→ **Records to use**
##########
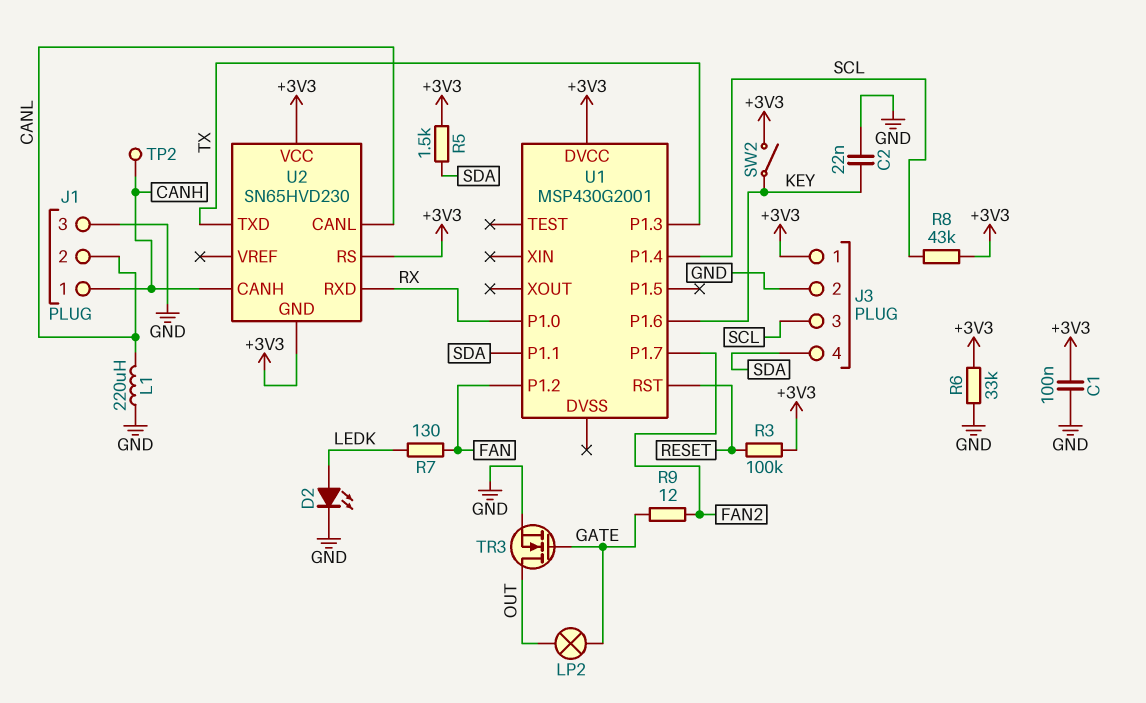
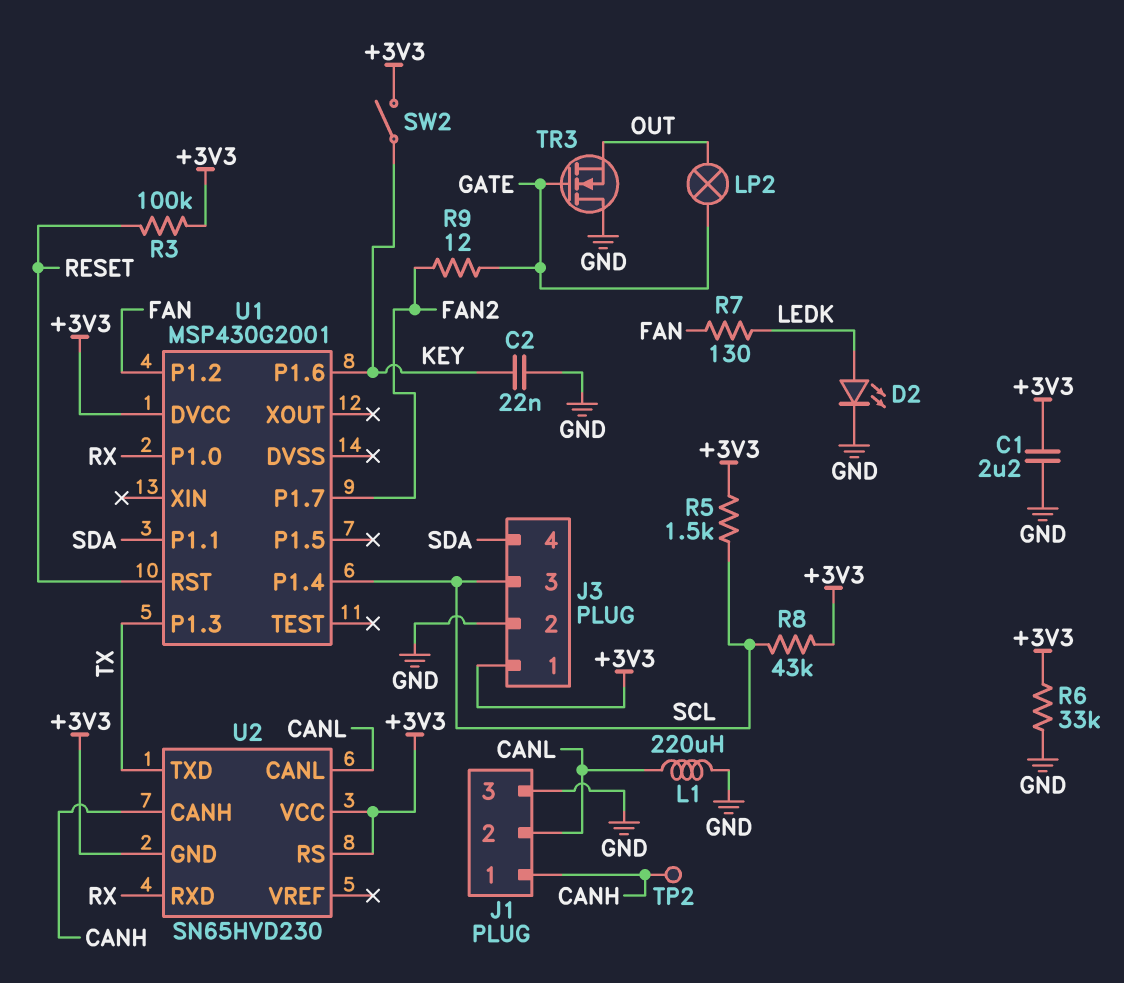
C1: 100nF (+3V3, GND) -> 2.2uF (+3V3, GND)
R5: 1.5k (+3V3, SDA) -> 1.5k (+3V3, SCL)
TR3: NMOS (G GATE, D OUT, S GND) -> NMOS (G GATE, D GND, S OUT)

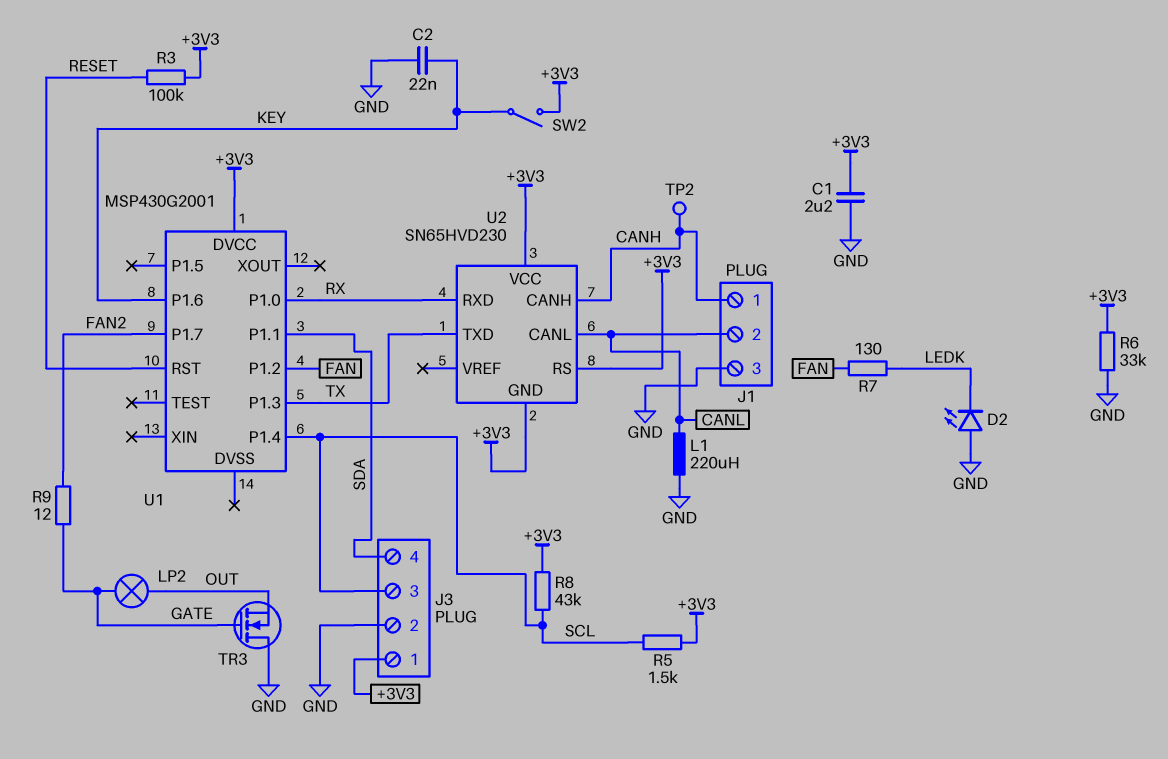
D2: LED (A LEDK, K GND) -> LED (A GND, K LEDK)

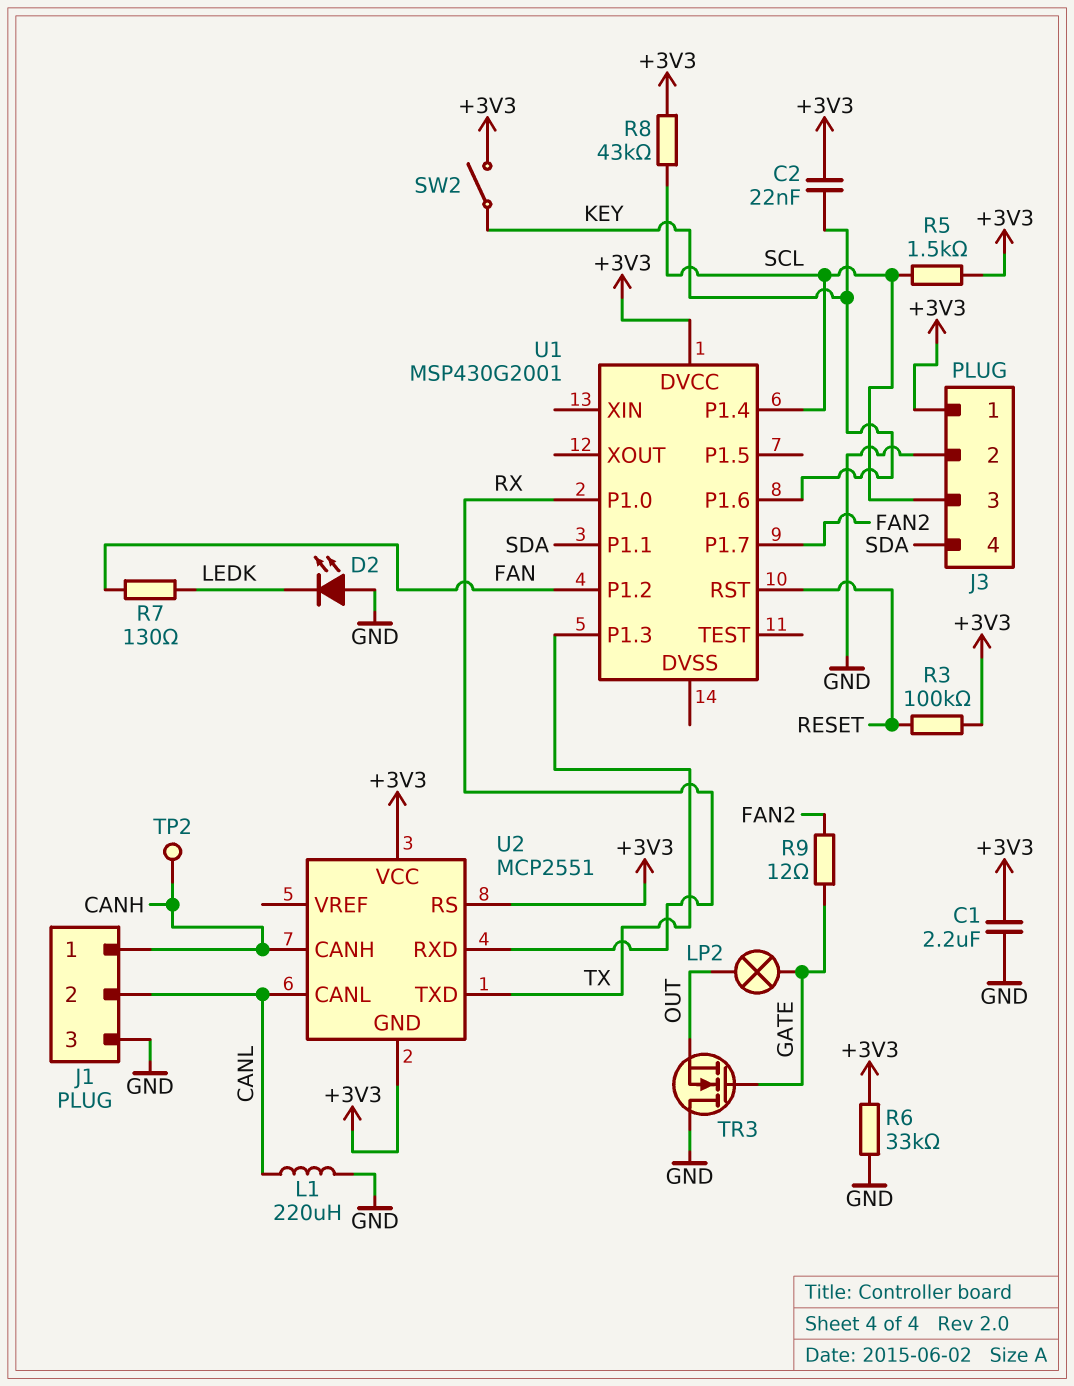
C2: 22nF (GND, KEY) -> 22nF (+3V3, KEY)
U2: SN65HVD230 -> MCP2551

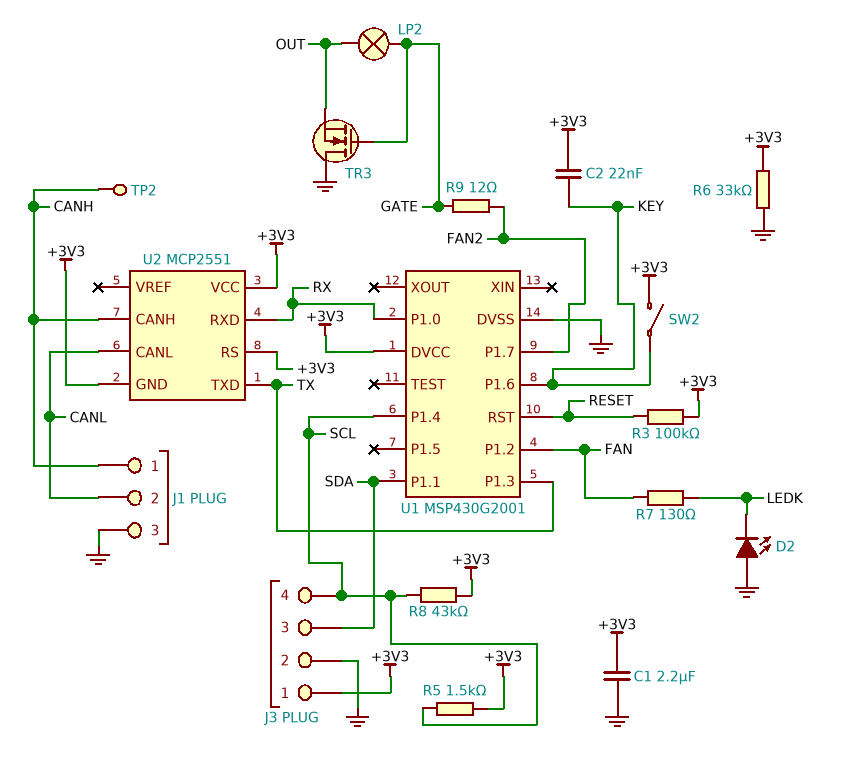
J3 pin 3: SCL -> SDA
J3 pin 4: SDA -> SCL
L1: 220uH (CANL, GND) -> none
U1 pin DVSS: none -> GND

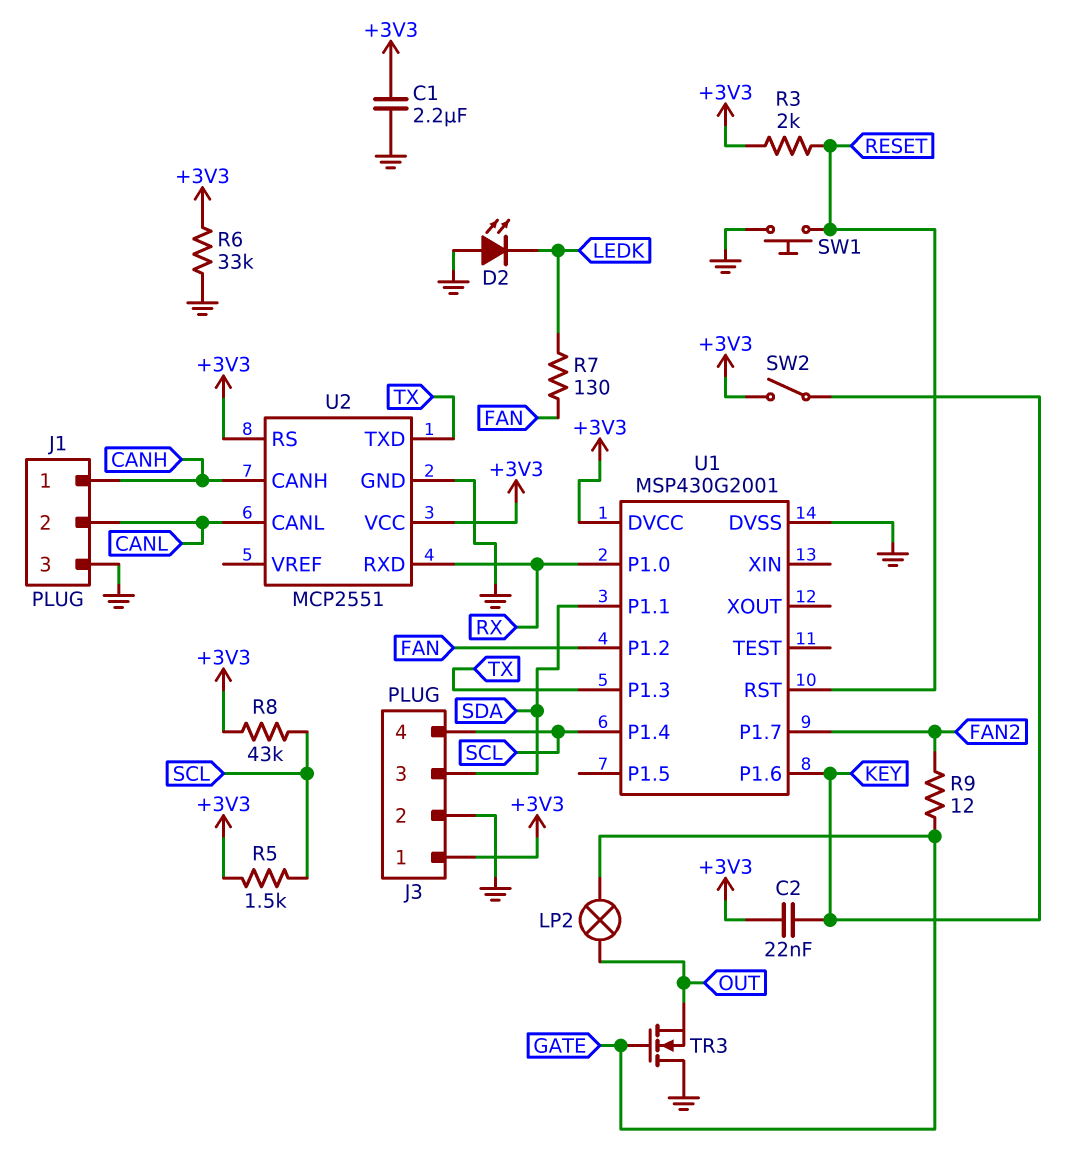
R3: 100k (+3V3, RESET) -> 2k (+3V3, RESET)
SW1: none -> button (GND, RESET)
TP2: test point (CANH) -> none
U2 pin GND: +3V3 -> GND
##########
→ **Exercise prompt**
Take the material above from its first line through the line that has "U2: SN65HVD230 -> MCP2551" and copy it exactly, without any pictures.

→ **Finished task**
C1: 100nF (+3V3, GND) -> 2.2uF (+3V3, GND)
R5: 1.5k (+3V3, SDA) -> 1.5k (+3V3, SCL)
TR3: NMOS (G GATE, D OUT, S GND) -> NMOS (G GATE, D GND, S OUT)

D2: LED (A LEDK, K GND) -> LED (A GND, K LEDK)

C2: 22nF (GND, KEY) -> 22nF (+3V3, KEY)
U2: SN65HVD230 -> MCP2551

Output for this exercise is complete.